__DATASET RECORDS__:
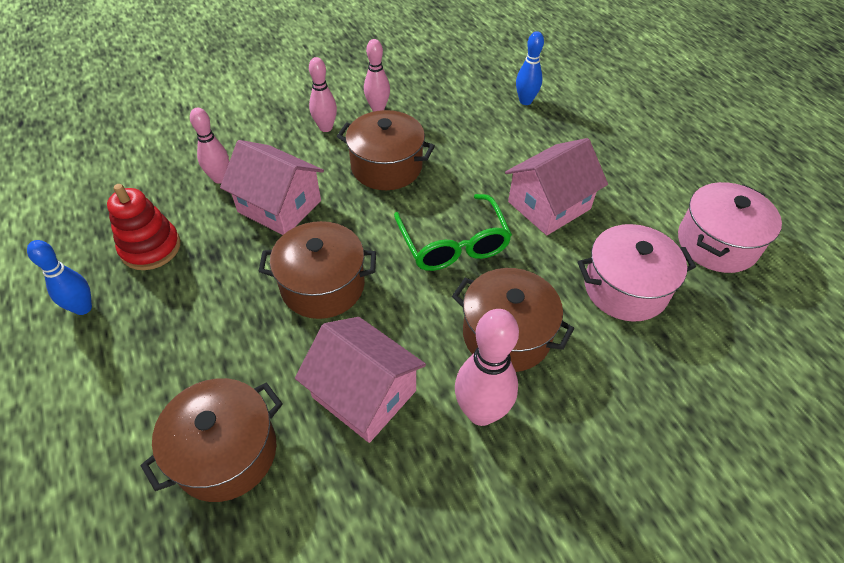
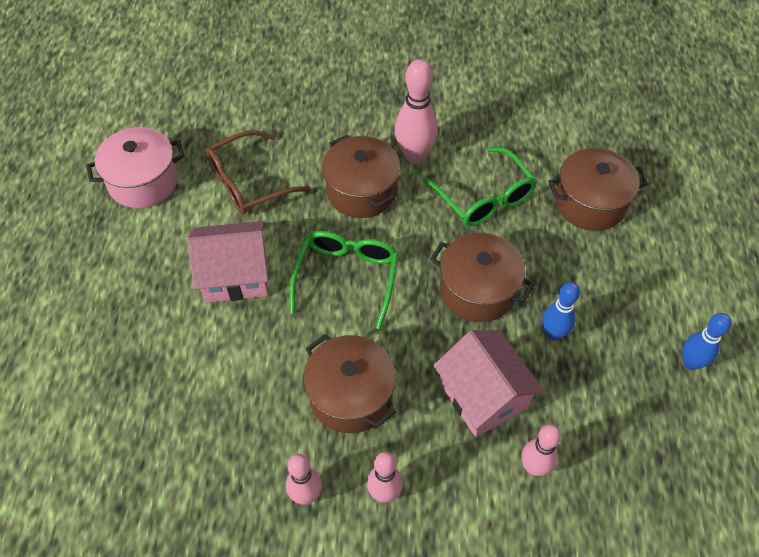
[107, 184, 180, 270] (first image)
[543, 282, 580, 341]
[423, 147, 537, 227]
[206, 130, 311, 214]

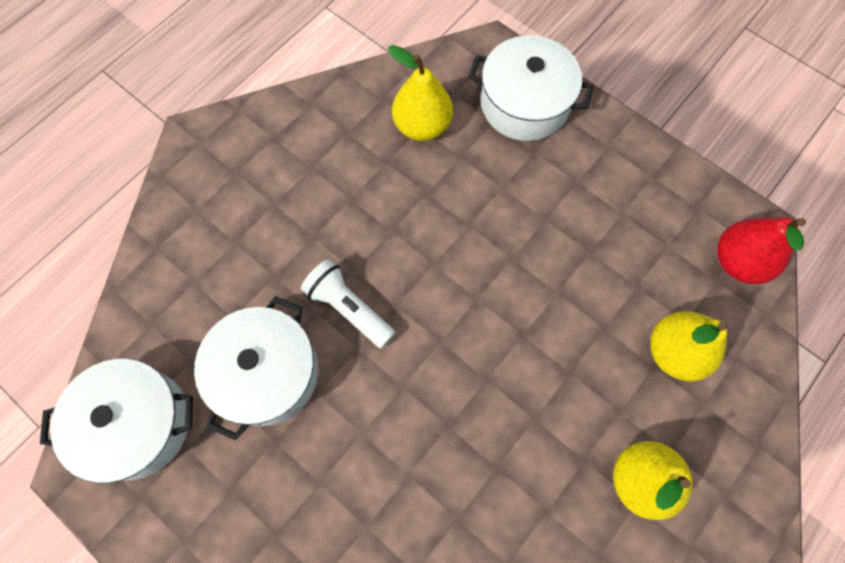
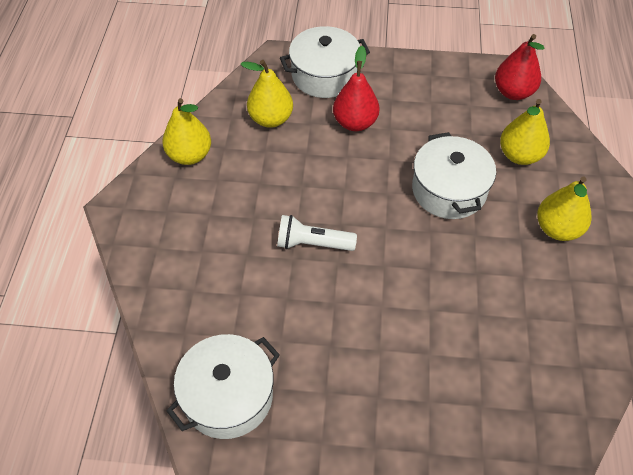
[162, 98, 211, 165]
[333, 46, 380, 131]
[412, 132, 496, 219]

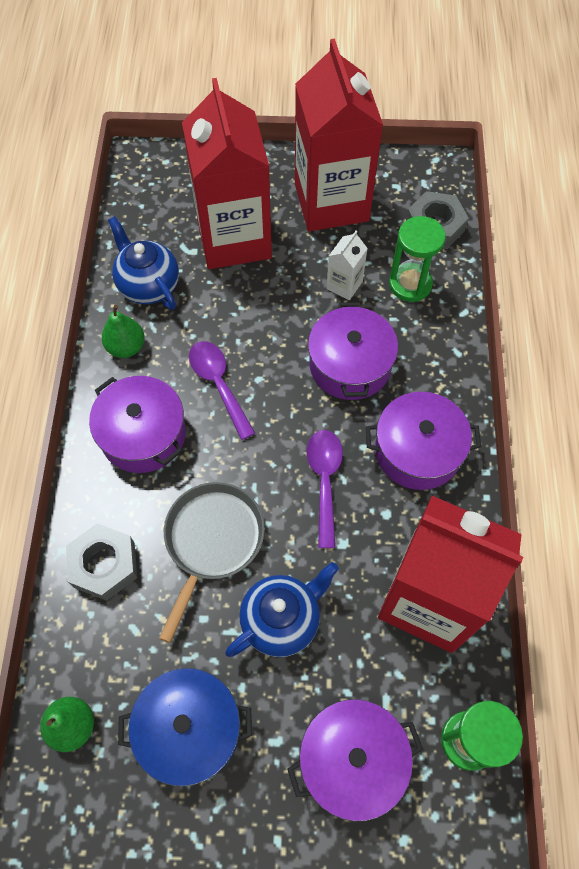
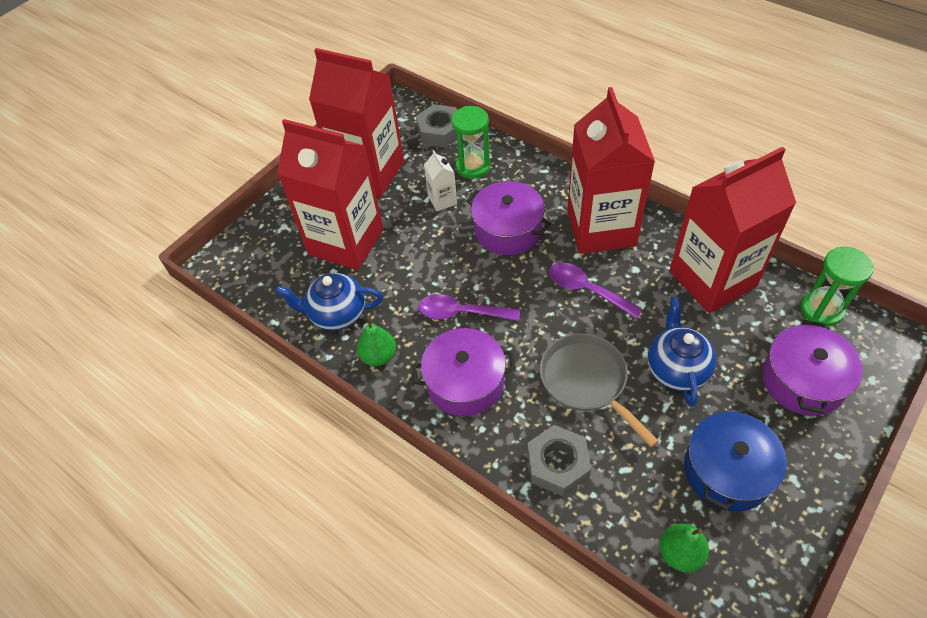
[567, 87, 655, 254]

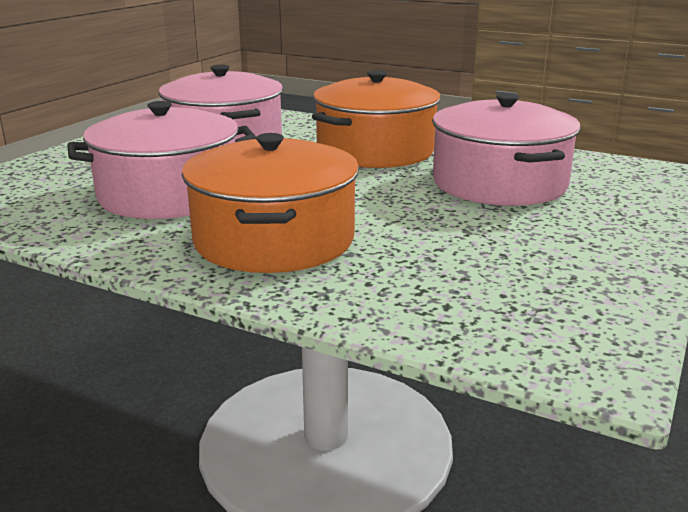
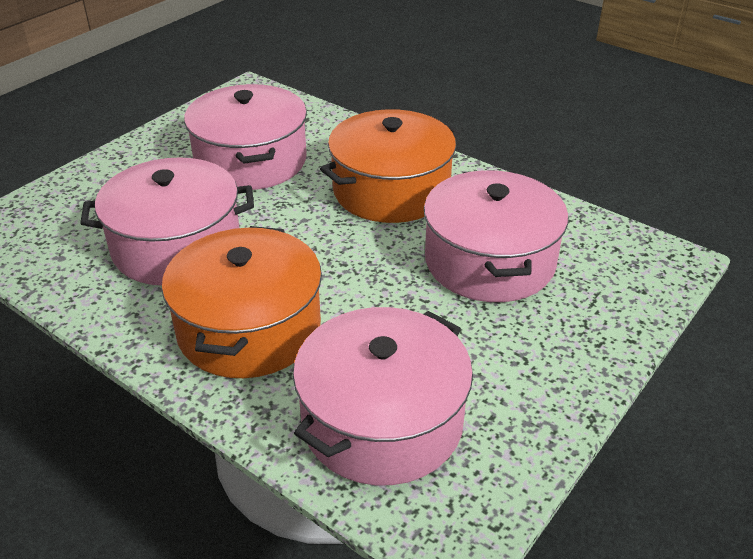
[293, 307, 473, 485]

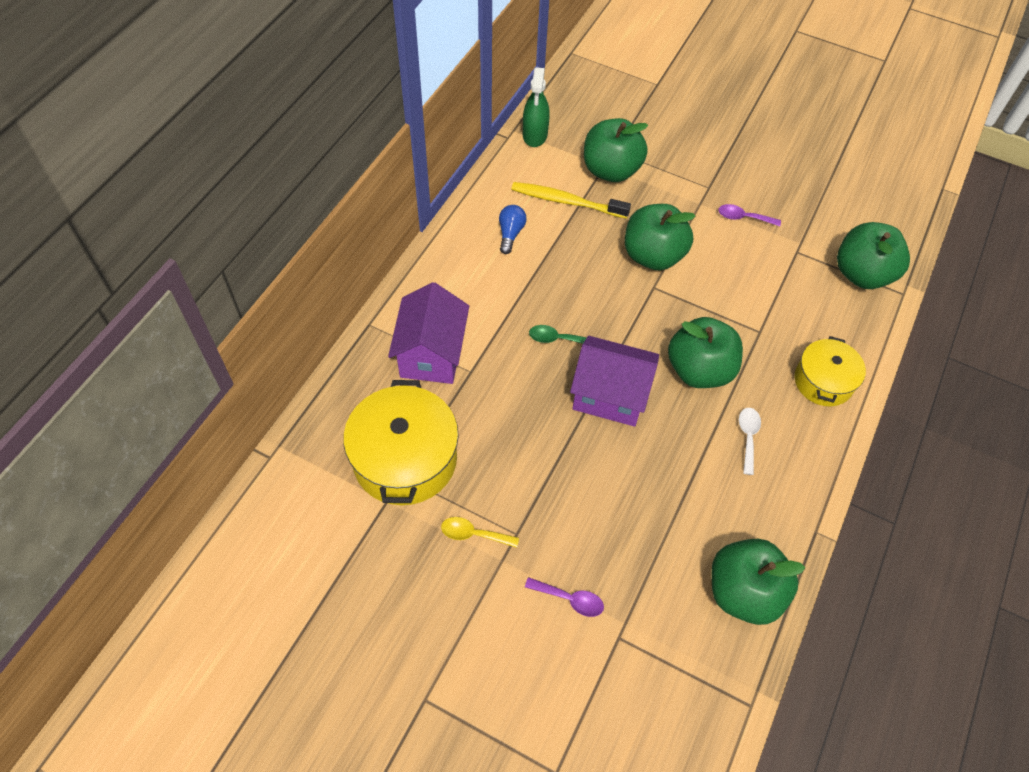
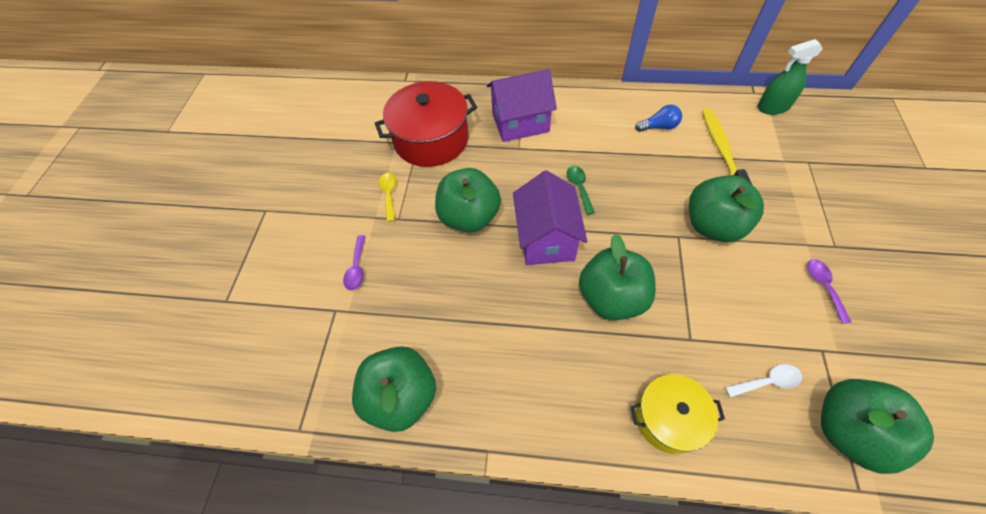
[435, 168, 501, 233]
[725, 364, 802, 398]
[375, 81, 477, 167]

__HOW TO COMPLETE THIS TASK__: Starting at the line that contains "[567, 87, 655, 254]", transcribe every line through the end of the listing exactly, including both end lines and excluding pictures.

__WRITTEN RESPONSE__:
[567, 87, 655, 254]

[293, 307, 473, 485]

[435, 168, 501, 233]
[725, 364, 802, 398]
[375, 81, 477, 167]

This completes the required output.